* [Problem details]: Look through the records below and collect all lines that hold the string "none".
++++++
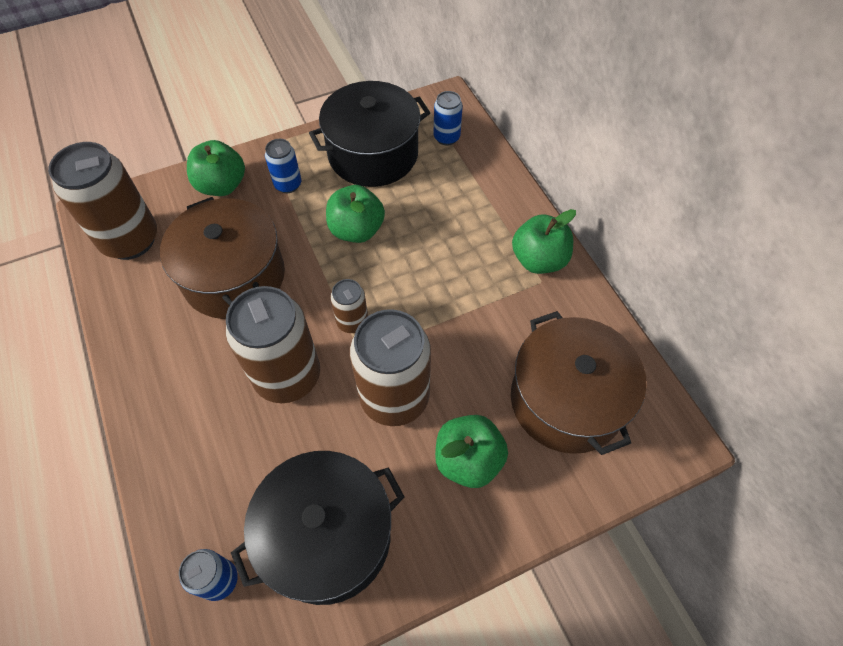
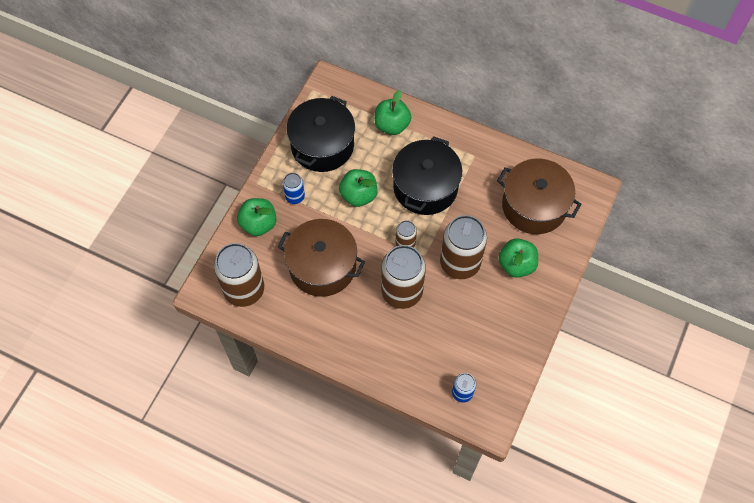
camera: 40 degrees left, 5 degrees up
(327, 536) = (488, 341): black pot -> black pot (425, 187)
(446, 137) = (352, 106): blue can -> none
(539, 260) = (463, 145): green apple -> green apple (392, 125)

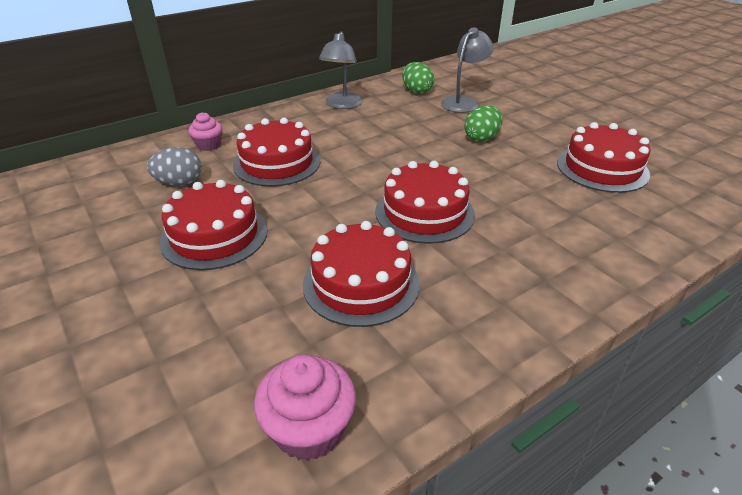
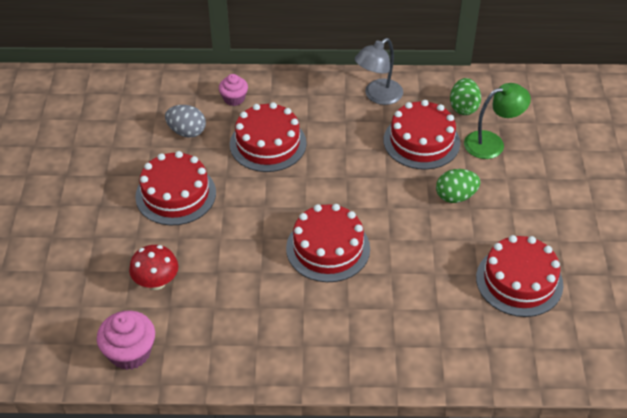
camera: 35 degrees right, 10 degrees up
(269, 327) = (156, 282): none -> red mushroom
(361, 283) = (232, 282): red cake -> red cake (421, 141)
(463, 102) = (492, 143): grey lamp -> green lamp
++++++
* [Output]:
(446, 137) = (352, 106): blue can -> none
(269, 327) = (156, 282): none -> red mushroom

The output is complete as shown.